- _Problem statement_
Determine how many lines of the entries include the word "AGND", and report that number with no further text.

- _Entries supplied_
== Segment start ==

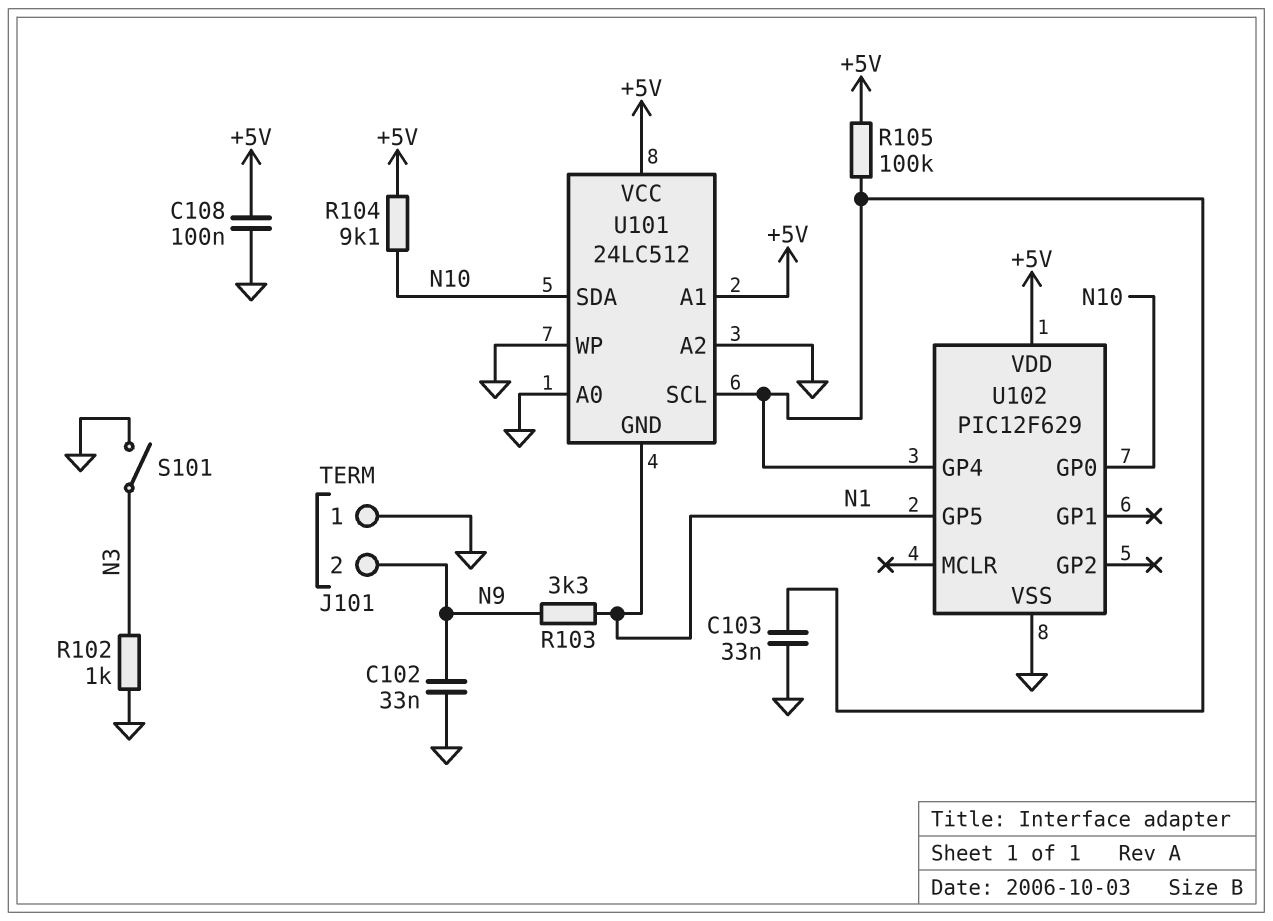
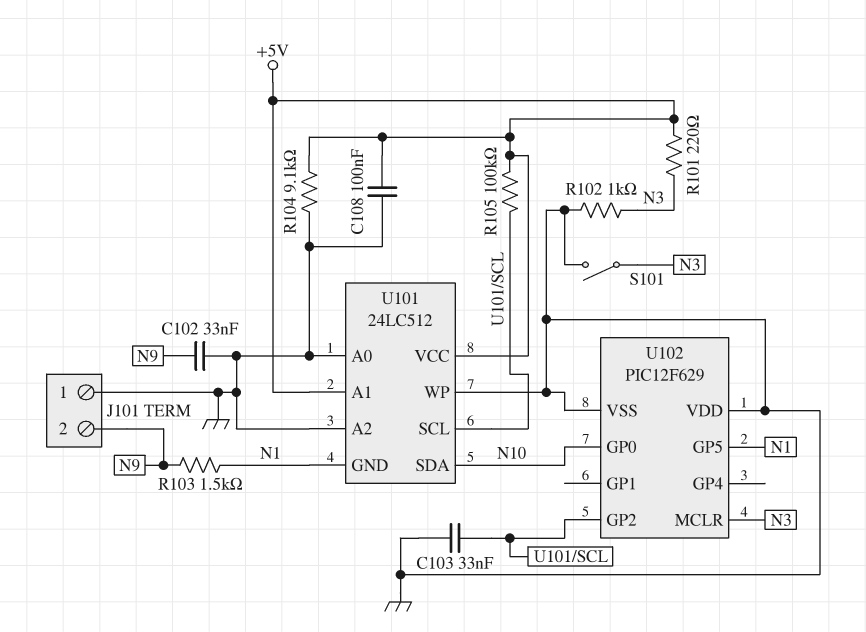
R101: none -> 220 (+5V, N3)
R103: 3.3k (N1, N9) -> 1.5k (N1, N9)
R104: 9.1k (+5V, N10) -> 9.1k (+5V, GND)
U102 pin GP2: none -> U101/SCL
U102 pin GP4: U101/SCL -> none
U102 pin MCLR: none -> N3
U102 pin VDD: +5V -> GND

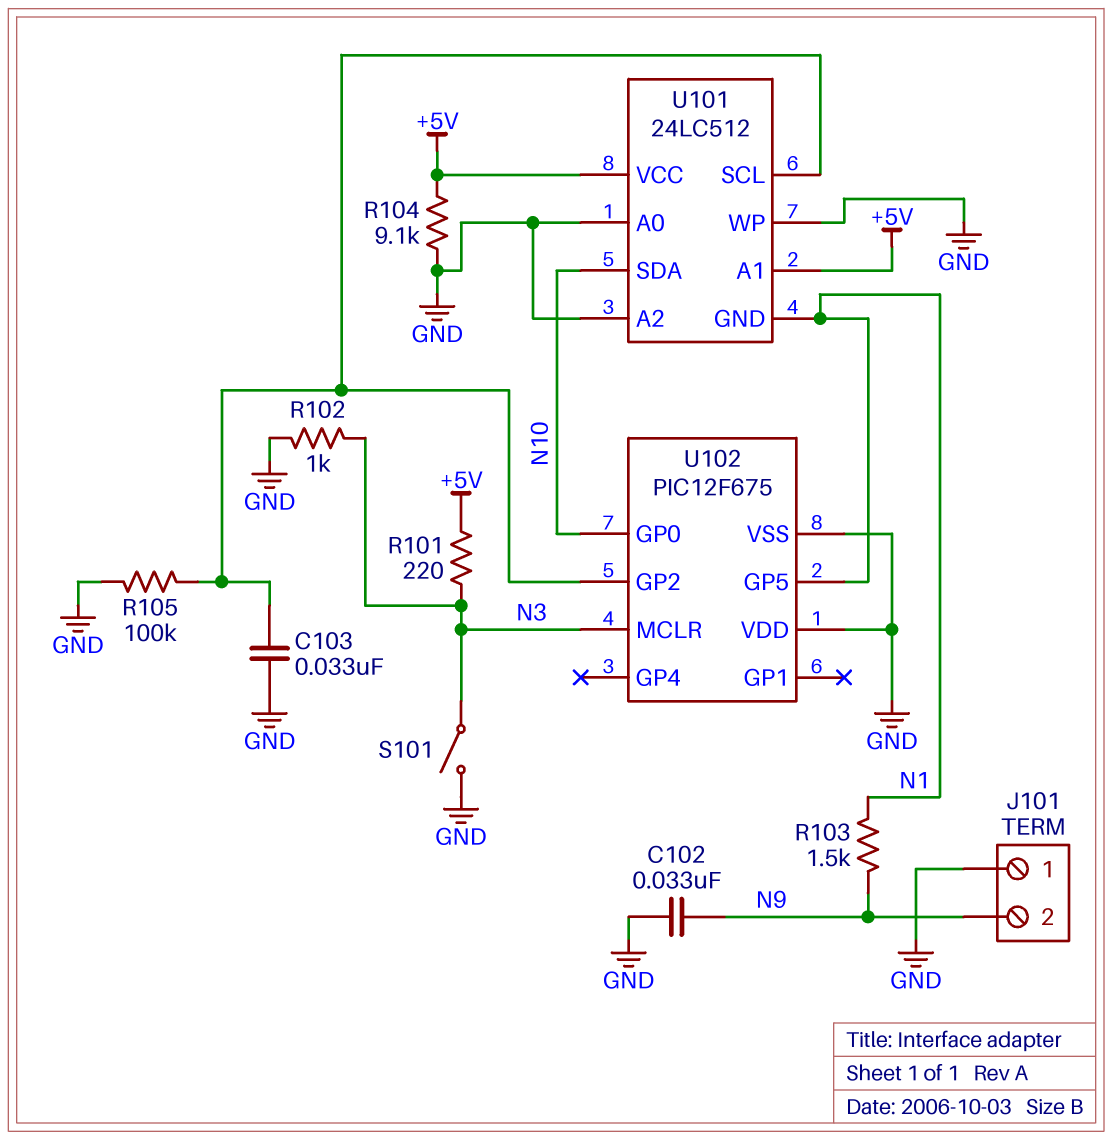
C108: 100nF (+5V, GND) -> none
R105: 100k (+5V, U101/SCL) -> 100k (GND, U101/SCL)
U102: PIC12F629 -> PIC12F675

== Segment end ==
== Segment start ==

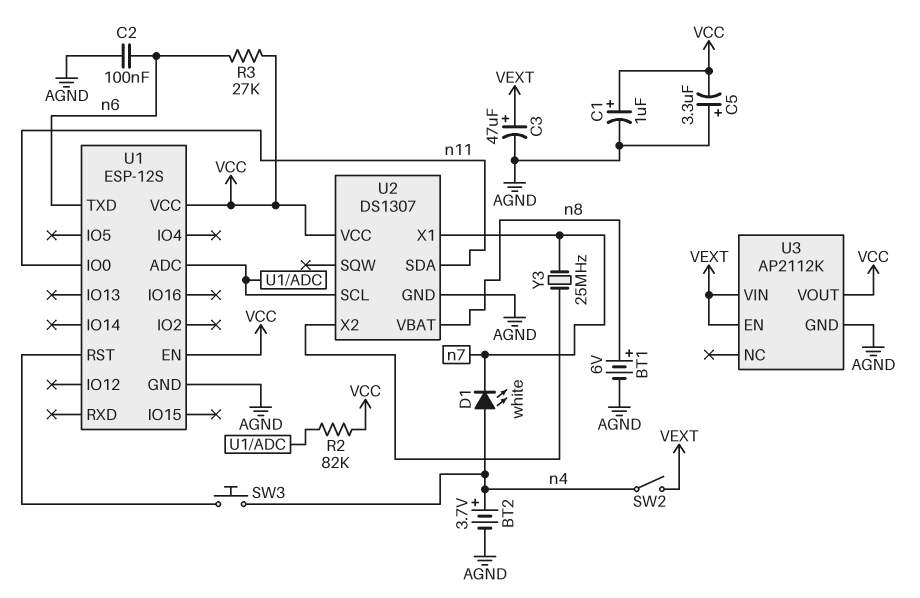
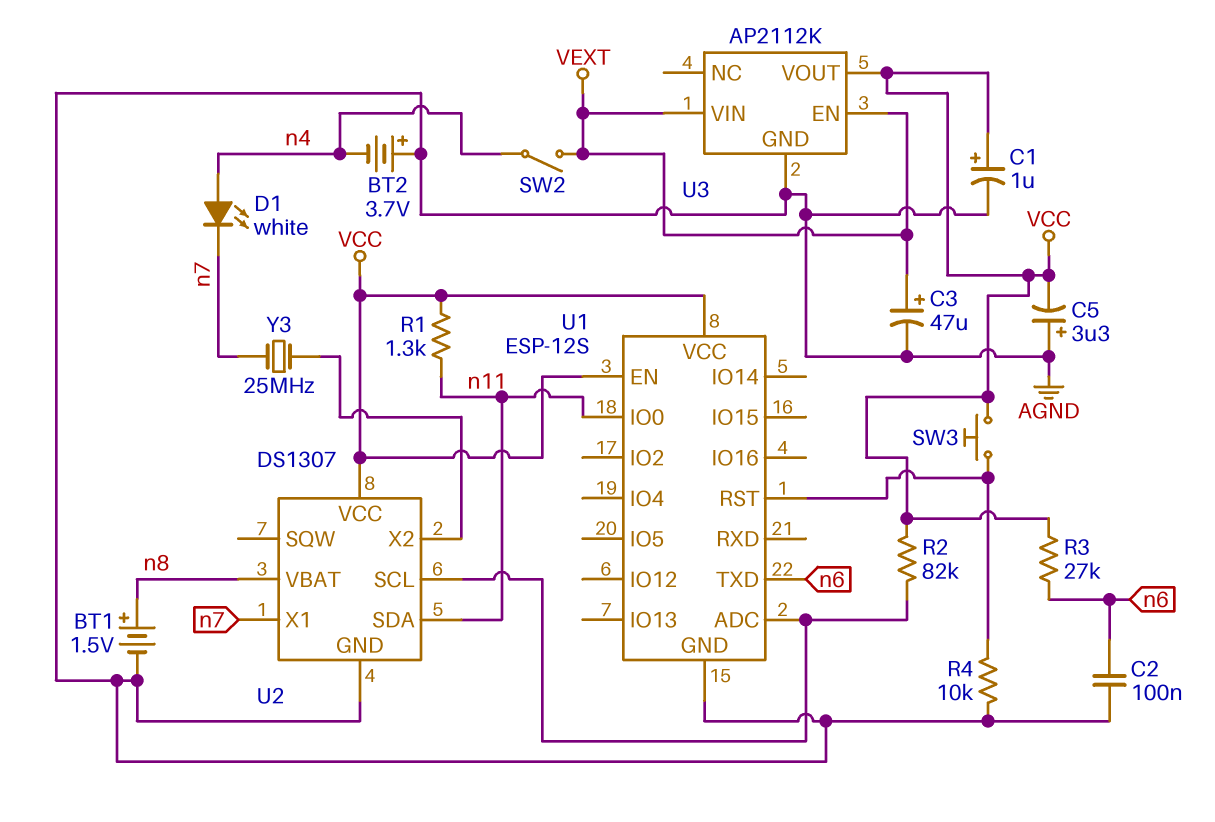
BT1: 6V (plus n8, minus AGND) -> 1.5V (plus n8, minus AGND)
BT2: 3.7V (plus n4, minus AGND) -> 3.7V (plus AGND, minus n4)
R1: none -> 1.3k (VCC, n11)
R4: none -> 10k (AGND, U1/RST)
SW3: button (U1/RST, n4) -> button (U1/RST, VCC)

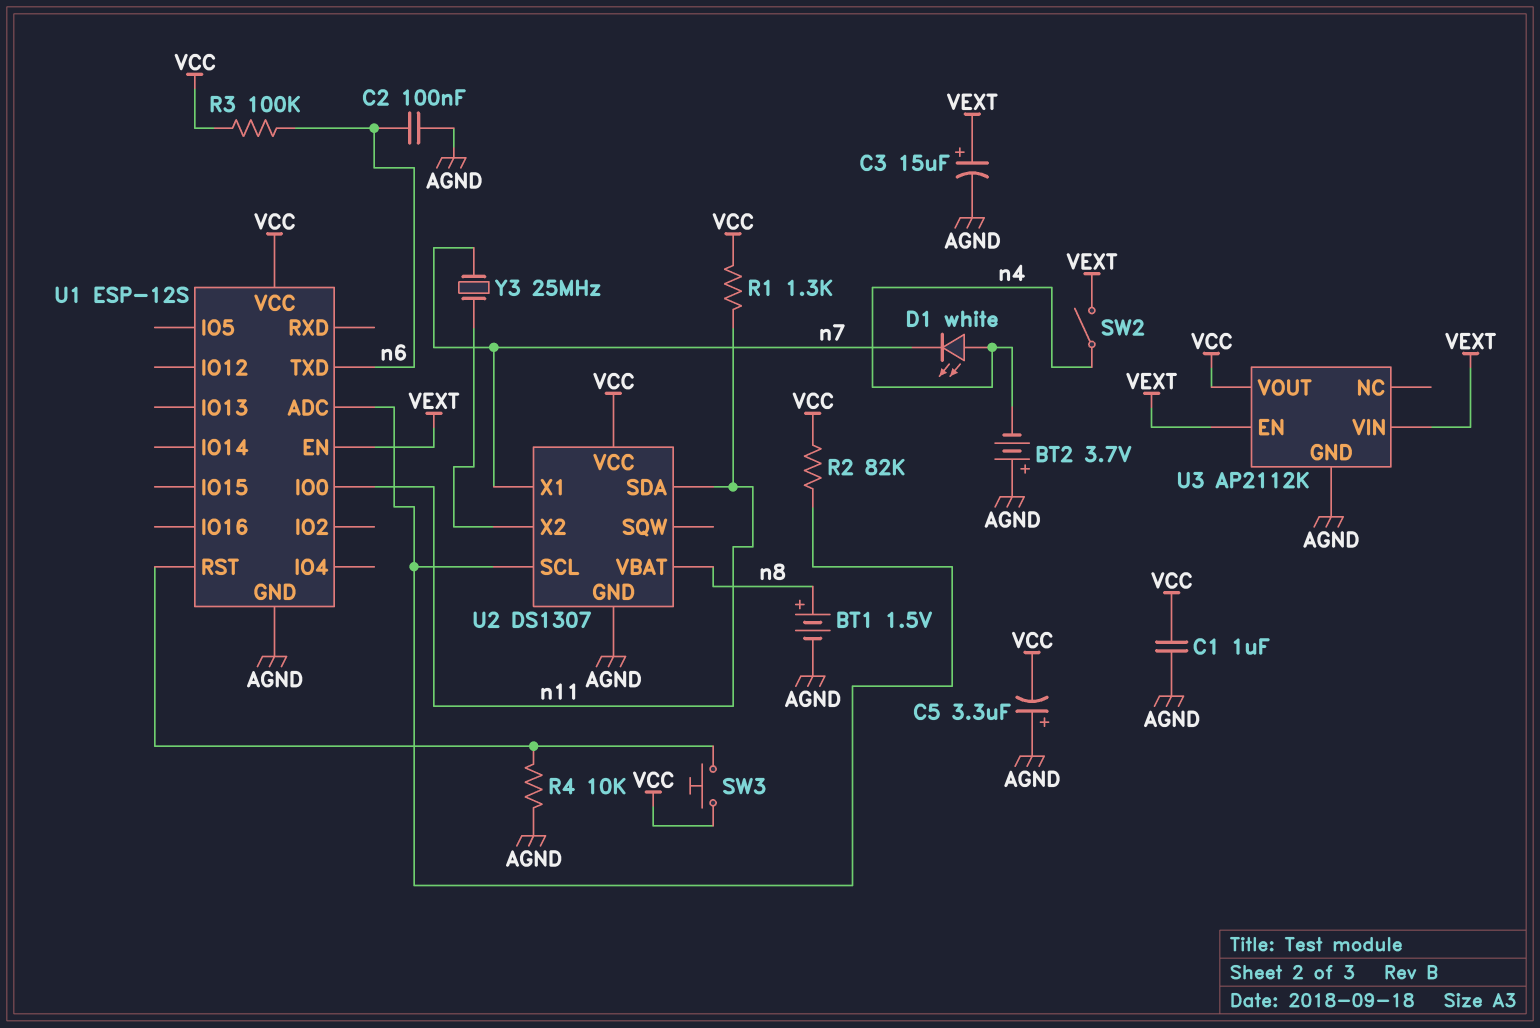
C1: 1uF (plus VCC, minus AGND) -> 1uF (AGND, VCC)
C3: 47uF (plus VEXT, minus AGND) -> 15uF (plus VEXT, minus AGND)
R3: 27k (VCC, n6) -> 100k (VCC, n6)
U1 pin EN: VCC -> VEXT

== Segment end ==

- _Solution below_
5